→ **Source information**:

BEGIN

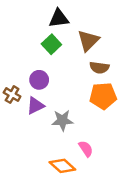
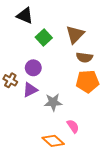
black triangle: (59, 18) -> (25, 16), moved, turned 30

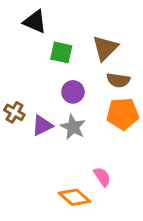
green square: (44, 38) -> (61, 52), turned -35
purple circle: (33, 68) -> (73, 92), moved
gray star: (53, 102) -> (73, 127), moved, turned 30

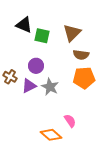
black triangle: (35, 22) -> (24, 25), moved
purple circle: (73, 92) -> (36, 66), moved

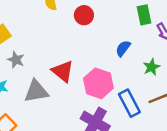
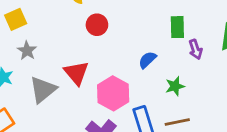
red circle: (84, 15) -> (97, 25), moved
gray triangle: (36, 91) -> (43, 90), turned -40

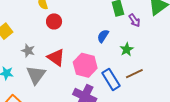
red circle: (97, 25) -> (54, 21), moved
gray star: (27, 51) -> (28, 51), moved

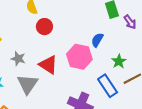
green star: (127, 49) -> (119, 61), moved
pink hexagon: (85, 65) -> (79, 57), moved

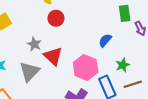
pink hexagon: (79, 57) -> (86, 67), moved
gray star: (18, 59) -> (34, 44), moved

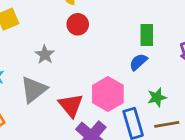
green rectangle: (125, 13) -> (147, 35), moved
red triangle: (53, 56) -> (71, 105), moved

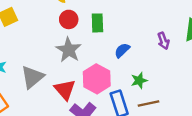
green rectangle: (147, 35) -> (97, 23), moved
gray star: (45, 55) -> (69, 50), moved, size x1.5

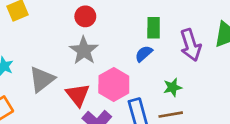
green rectangle: (97, 23) -> (154, 28), moved
purple arrow: (163, 41) -> (191, 45), size x1.6
green star: (139, 80) -> (173, 87), moved

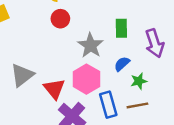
gray star: (84, 51) -> (91, 45), moved
blue semicircle: (144, 54) -> (122, 64), moved

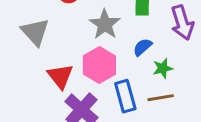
gray triangle: (22, 75) -> (35, 32), moved, turned -35

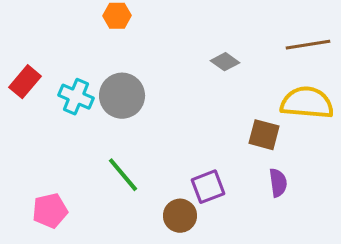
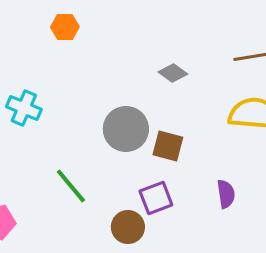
gray circle: (122, 96) -> (126, 129), moved
brown square: (264, 135) -> (168, 146), moved

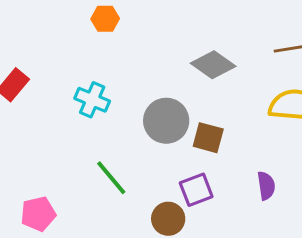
gray diamond: (173, 73) -> (213, 65), size x1.5
cyan cross: (24, 108) -> (92, 100), moved

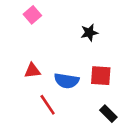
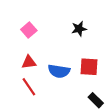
pink square: (32, 15) -> (29, 30), moved
red line: (48, 105) -> (29, 87), moved

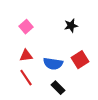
red square: (89, 67) -> (80, 60), turned -36
black rectangle: (96, 100) -> (58, 88), moved

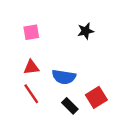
pink square: (26, 27) -> (31, 32), turned 32
red square: (80, 60) -> (96, 97), moved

END

→ **Task instructions**:
The answer must be the exact lines from the line with "green star: (139, 80) -> (173, 87), moved" to the final line of the data, both ends included, with no pictures.

→ **Task response**:
green star: (139, 80) -> (173, 87), moved

gray star: (84, 51) -> (91, 45), moved
blue semicircle: (144, 54) -> (122, 64), moved

gray triangle: (22, 75) -> (35, 32), moved, turned -35

gray circle: (122, 96) -> (126, 129), moved
brown square: (264, 135) -> (168, 146), moved

gray diamond: (173, 73) -> (213, 65), size x1.5
cyan cross: (24, 108) -> (92, 100), moved

pink square: (32, 15) -> (29, 30), moved
red line: (48, 105) -> (29, 87), moved

red square: (89, 67) -> (80, 60), turned -36
black rectangle: (96, 100) -> (58, 88), moved

pink square: (26, 27) -> (31, 32), turned 32
red square: (80, 60) -> (96, 97), moved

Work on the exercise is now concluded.